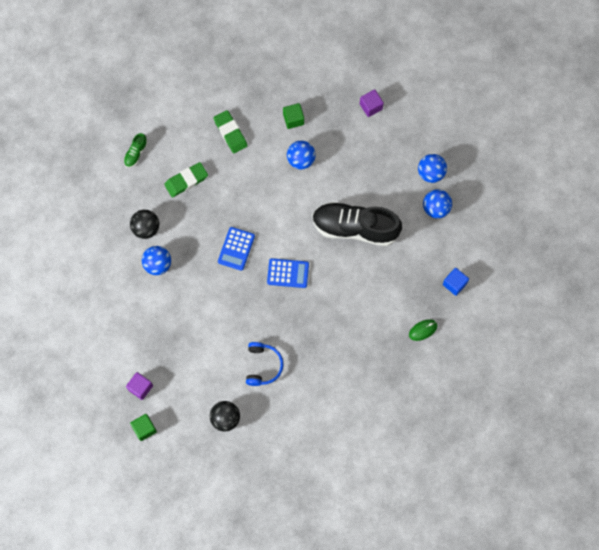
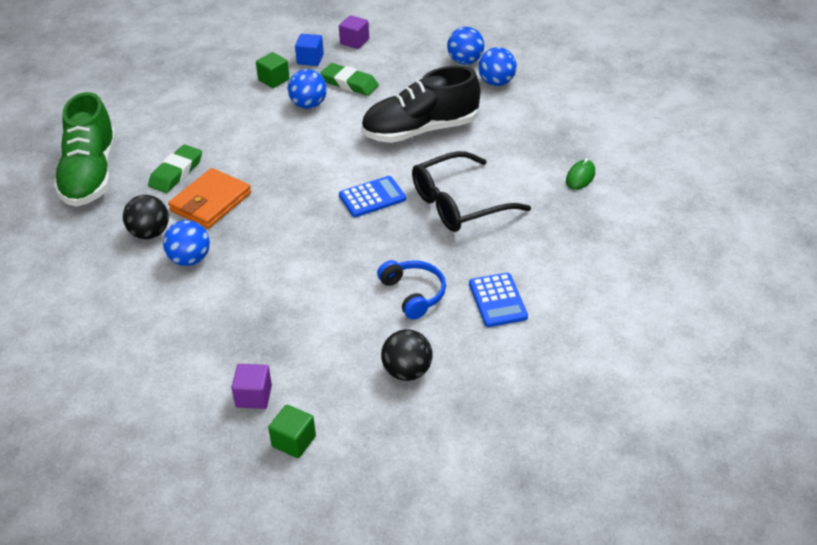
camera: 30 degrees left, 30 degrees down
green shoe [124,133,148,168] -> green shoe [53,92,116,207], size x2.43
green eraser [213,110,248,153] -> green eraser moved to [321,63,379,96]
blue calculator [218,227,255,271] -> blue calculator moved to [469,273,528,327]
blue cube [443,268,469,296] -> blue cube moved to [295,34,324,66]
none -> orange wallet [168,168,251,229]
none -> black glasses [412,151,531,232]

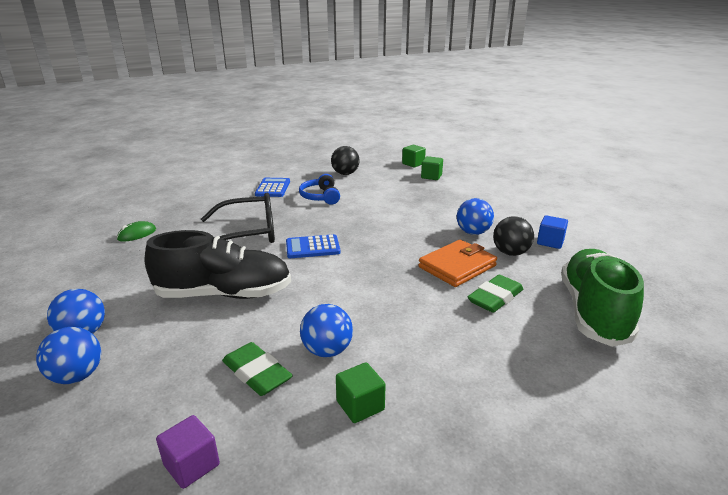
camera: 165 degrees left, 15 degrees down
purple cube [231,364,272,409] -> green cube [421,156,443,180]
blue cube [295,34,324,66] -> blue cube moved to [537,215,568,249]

○ ○ ○ ○ ○ ○ ○

# [ASSIGNMENT]
Write out again exactly the lines from the start of the data above through the line containing "none -> orange wallet [168,168,251,229]", inclusive, excluding any pictures.

# [SOLUTION TO THIS EXERCISE]
camera: 30 degrees left, 30 degrees down
green shoe [124,133,148,168] -> green shoe [53,92,116,207], size x2.43
green eraser [213,110,248,153] -> green eraser moved to [321,63,379,96]
blue calculator [218,227,255,271] -> blue calculator moved to [469,273,528,327]
blue cube [443,268,469,296] -> blue cube moved to [295,34,324,66]
none -> orange wallet [168,168,251,229]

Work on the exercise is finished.